- **EXERCISE OBJECTIVE**: Count every line of the listing where the string "black" occurs, and reply with the count alone.

- **RECORDS SUPPLIED**:
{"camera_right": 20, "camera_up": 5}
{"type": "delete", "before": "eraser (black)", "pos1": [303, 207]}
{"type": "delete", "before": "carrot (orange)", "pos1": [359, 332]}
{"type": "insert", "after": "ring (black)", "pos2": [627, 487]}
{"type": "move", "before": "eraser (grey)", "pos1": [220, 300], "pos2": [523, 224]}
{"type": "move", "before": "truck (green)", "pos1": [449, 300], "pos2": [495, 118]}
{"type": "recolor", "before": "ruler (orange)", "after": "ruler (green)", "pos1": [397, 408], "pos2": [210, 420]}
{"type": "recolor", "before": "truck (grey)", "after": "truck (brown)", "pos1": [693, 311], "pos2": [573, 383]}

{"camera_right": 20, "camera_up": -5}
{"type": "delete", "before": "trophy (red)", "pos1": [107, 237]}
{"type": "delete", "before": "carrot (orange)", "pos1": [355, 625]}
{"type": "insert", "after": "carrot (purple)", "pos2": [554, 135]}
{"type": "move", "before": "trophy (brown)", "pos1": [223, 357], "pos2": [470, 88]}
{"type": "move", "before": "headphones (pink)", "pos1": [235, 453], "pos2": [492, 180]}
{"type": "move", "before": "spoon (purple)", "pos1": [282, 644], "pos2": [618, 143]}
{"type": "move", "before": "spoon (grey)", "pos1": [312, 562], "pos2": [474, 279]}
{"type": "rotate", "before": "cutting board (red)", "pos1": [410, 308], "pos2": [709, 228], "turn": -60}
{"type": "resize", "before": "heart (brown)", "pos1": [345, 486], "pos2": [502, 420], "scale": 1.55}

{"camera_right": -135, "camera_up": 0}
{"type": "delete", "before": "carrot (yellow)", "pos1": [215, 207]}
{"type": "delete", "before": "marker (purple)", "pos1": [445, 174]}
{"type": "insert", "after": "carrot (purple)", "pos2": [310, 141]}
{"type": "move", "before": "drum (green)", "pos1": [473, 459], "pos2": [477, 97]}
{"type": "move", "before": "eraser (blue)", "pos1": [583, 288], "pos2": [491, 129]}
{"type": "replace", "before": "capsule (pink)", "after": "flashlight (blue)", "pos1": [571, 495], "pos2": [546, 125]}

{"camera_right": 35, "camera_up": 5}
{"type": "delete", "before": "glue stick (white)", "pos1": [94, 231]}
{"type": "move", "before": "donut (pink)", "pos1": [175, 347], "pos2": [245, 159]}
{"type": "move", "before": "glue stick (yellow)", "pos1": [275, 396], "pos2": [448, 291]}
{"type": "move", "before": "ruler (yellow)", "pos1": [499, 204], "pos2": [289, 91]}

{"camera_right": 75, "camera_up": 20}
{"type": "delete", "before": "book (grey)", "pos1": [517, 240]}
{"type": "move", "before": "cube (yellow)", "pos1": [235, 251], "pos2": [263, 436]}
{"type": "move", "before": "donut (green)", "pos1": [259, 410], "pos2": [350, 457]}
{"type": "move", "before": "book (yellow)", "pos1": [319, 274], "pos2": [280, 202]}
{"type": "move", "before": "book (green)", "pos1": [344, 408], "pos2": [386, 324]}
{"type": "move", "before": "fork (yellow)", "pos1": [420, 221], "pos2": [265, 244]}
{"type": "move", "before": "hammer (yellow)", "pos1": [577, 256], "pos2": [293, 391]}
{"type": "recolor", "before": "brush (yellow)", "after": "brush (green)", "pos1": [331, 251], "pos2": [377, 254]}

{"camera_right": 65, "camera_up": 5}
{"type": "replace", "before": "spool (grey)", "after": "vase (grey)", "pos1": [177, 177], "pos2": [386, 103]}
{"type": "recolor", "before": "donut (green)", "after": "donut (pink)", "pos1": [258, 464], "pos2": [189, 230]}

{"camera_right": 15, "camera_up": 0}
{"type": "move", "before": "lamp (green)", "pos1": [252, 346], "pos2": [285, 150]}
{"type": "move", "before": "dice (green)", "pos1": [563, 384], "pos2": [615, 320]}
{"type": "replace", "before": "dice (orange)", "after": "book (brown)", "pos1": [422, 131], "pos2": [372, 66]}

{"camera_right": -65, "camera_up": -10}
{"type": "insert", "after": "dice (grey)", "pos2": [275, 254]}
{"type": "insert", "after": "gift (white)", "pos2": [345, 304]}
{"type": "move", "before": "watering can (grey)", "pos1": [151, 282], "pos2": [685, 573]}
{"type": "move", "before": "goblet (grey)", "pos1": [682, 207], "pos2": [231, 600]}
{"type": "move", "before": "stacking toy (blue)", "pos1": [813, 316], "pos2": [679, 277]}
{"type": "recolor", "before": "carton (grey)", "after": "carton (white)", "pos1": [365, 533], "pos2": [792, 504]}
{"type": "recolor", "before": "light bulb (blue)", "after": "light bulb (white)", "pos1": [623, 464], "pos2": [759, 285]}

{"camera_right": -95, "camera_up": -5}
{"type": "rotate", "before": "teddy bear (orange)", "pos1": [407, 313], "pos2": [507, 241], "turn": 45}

- **OUTPUT FOR THIS TASK**: 2